=== Section Start ===

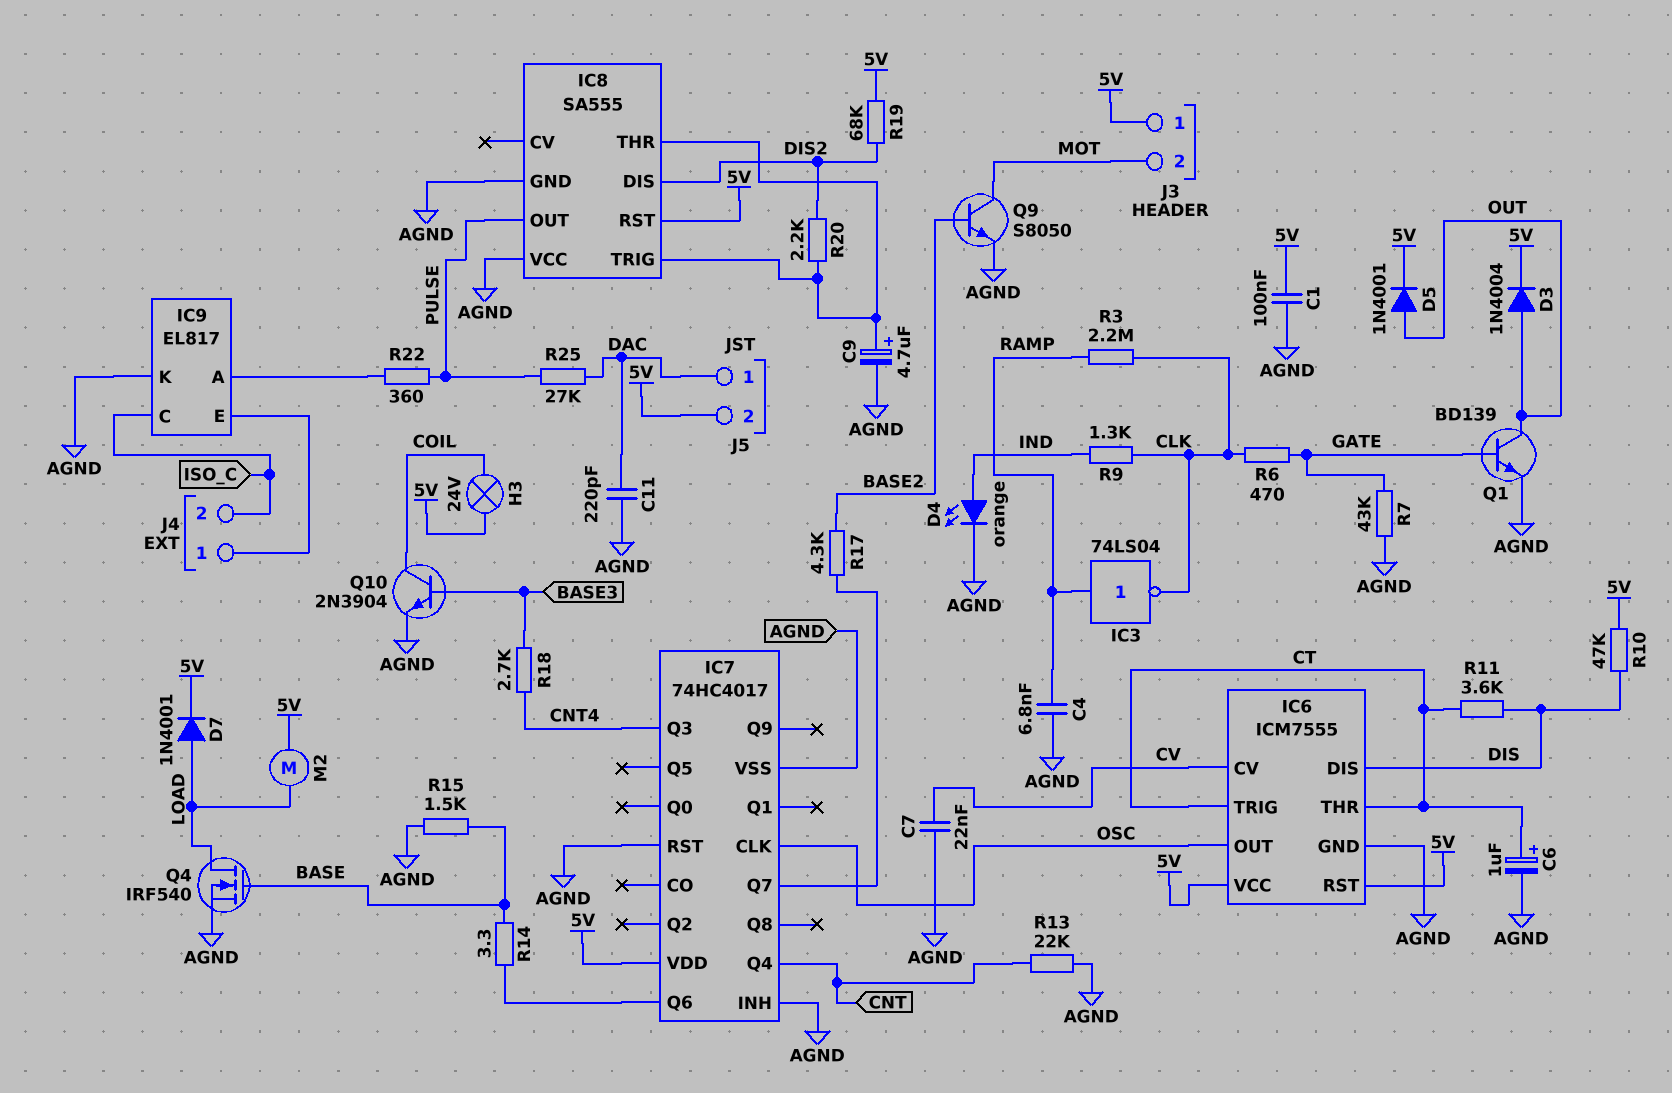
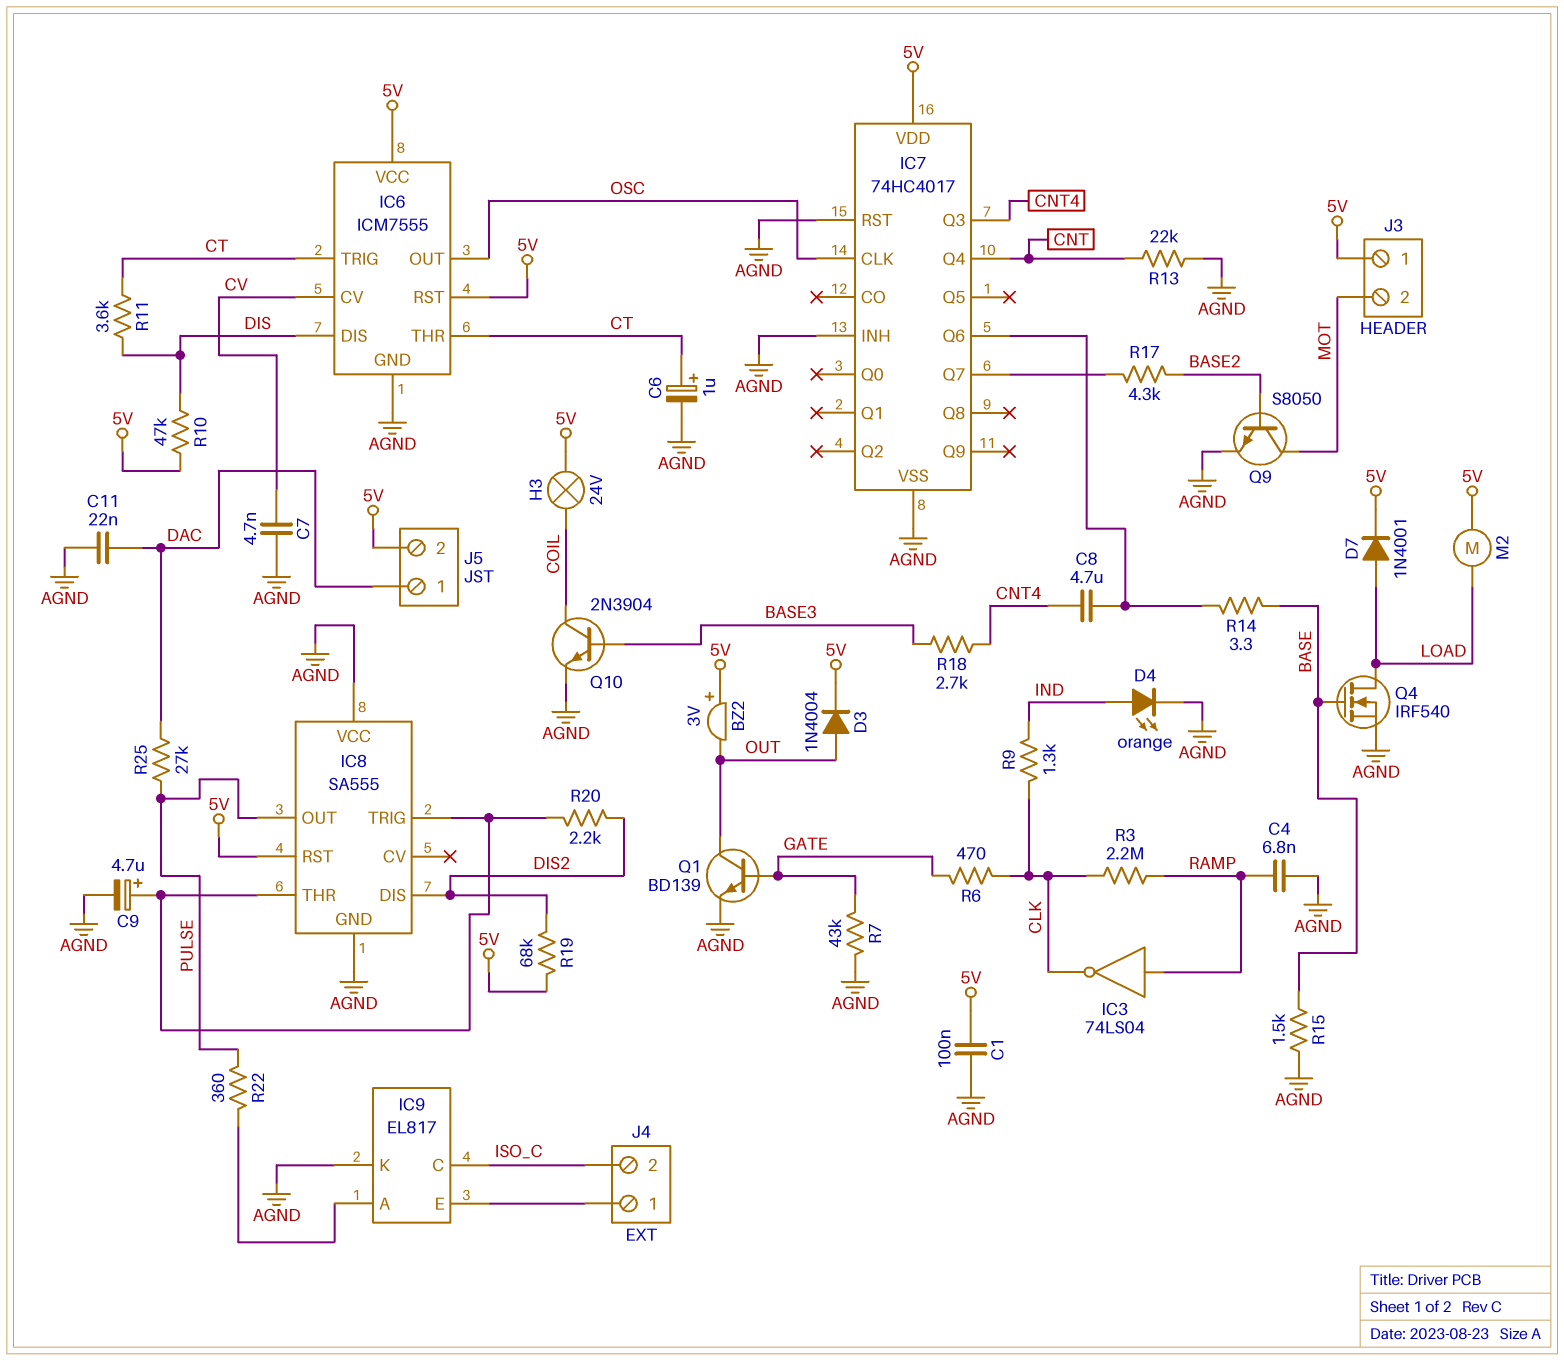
BZ2: none -> buzzer 3V (plus 5V, minus OUT)
C7: 22nF (AGND, CV) -> 4.7nF (AGND, CV)
C8: none -> 4.7uF (CNT4, IC7/Q6)
C11: 220pF (AGND, DAC) -> 22nF (AGND, DAC)
D5: diode 1N4001 (A OUT, K 5V) -> none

=== Section End ===

Problem to work on ▸ Everything in the entries above should be returned exactly, apart from the pictures.

Output for this exercise ▸
BZ2: none -> buzzer 3V (plus 5V, minus OUT)
C7: 22nF (AGND, CV) -> 4.7nF (AGND, CV)
C8: none -> 4.7uF (CNT4, IC7/Q6)
C11: 220pF (AGND, DAC) -> 22nF (AGND, DAC)
D5: diode 1N4001 (A OUT, K 5V) -> none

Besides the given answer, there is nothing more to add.